Once every line in the data below has been checked for "schottky", give the number of lines that hold it, and only that.

────────────────────

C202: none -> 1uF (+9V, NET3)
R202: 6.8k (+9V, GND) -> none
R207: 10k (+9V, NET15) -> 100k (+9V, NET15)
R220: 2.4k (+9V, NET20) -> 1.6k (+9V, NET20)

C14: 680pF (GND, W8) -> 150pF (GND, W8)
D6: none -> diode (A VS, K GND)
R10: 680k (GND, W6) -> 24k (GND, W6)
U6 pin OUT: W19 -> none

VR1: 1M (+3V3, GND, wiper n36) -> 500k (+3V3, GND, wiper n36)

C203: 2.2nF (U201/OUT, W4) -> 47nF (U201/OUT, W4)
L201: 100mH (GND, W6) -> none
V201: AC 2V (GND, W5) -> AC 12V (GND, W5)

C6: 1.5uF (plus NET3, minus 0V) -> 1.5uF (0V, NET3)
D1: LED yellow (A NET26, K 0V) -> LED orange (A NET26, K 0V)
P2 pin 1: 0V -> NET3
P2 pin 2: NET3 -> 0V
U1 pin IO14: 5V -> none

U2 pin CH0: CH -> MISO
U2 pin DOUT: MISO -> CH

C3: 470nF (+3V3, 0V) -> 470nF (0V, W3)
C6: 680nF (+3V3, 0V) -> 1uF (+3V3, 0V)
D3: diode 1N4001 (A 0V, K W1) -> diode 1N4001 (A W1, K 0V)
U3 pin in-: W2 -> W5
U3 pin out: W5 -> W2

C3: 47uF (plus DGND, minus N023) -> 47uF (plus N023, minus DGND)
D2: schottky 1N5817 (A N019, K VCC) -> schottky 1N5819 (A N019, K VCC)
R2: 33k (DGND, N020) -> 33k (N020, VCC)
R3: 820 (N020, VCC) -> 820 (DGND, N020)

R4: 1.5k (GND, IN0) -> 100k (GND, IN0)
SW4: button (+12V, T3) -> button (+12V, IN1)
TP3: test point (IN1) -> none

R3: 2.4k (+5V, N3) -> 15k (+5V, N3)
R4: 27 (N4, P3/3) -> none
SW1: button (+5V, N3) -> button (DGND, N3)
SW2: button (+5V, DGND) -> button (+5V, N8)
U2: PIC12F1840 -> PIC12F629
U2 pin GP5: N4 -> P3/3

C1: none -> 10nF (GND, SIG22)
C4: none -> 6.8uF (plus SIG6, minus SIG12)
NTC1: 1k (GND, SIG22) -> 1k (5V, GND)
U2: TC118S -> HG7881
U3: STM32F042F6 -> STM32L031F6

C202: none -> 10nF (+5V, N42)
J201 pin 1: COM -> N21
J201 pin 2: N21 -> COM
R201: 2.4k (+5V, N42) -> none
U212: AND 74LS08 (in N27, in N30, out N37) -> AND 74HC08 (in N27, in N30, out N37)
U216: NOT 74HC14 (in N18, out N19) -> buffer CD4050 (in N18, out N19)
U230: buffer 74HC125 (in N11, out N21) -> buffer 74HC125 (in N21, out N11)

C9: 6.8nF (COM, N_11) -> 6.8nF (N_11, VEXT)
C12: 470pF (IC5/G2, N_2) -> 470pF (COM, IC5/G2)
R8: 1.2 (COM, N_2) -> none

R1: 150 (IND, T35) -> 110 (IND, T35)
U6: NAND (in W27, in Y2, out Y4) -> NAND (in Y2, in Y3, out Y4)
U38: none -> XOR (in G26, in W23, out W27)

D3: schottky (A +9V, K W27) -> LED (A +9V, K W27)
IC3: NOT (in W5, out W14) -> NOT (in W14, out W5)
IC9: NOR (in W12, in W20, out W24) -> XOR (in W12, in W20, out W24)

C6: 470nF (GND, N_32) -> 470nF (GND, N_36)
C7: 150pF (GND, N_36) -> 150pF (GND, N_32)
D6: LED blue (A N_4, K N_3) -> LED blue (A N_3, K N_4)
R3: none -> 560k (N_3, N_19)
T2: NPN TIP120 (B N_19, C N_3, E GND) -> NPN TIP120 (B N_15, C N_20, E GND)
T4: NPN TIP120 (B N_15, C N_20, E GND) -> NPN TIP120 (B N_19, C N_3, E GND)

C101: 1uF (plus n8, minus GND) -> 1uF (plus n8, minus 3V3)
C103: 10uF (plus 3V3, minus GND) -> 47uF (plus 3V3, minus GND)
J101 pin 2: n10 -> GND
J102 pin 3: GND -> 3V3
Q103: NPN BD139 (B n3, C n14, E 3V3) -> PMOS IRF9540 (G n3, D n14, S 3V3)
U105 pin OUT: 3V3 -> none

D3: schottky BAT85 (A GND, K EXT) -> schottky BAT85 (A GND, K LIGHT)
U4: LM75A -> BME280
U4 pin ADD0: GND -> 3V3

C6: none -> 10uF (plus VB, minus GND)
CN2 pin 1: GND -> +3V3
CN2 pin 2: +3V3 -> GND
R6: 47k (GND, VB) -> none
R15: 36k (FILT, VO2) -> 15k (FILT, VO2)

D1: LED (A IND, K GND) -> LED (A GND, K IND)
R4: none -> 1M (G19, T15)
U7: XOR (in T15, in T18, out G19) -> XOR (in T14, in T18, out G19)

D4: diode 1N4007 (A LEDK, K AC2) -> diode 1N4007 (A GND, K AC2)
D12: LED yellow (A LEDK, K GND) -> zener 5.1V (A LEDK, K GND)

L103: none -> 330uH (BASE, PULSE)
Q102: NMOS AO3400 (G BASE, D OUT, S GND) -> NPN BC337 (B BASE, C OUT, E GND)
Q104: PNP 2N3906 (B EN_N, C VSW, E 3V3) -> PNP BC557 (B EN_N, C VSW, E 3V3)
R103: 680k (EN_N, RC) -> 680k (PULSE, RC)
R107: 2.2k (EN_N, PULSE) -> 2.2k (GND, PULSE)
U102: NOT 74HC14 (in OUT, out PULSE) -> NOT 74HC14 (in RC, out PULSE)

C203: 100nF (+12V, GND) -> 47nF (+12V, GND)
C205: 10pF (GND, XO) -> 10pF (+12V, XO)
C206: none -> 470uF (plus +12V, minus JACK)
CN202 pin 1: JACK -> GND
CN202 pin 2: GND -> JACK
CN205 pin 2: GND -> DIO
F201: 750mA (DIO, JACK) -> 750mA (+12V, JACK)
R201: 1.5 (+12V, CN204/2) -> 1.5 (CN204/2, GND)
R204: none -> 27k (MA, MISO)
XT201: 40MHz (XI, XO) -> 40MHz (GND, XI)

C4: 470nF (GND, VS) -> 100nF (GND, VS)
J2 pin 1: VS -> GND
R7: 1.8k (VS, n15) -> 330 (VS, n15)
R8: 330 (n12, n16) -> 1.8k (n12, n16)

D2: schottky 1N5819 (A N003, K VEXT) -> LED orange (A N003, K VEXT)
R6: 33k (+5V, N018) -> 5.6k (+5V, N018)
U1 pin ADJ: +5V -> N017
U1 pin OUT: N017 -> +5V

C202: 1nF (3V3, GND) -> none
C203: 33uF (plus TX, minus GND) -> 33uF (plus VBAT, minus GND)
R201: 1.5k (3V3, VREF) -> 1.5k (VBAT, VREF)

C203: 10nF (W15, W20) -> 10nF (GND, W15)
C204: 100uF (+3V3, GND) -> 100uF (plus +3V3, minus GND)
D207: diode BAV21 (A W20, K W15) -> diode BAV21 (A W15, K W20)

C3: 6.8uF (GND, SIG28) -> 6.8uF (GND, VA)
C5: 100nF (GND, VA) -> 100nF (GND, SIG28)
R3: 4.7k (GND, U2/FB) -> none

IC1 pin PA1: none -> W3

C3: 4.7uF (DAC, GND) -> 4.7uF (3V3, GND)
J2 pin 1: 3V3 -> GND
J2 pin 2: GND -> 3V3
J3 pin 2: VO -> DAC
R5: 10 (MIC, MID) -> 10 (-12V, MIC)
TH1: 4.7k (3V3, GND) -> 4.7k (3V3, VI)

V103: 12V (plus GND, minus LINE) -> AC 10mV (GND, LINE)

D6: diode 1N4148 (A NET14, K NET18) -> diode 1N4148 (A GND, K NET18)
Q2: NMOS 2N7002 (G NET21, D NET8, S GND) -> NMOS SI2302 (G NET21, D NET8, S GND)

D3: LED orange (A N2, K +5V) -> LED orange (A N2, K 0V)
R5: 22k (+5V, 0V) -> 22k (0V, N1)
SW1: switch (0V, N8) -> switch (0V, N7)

────────────────────

→ **TASK ANSWER**
4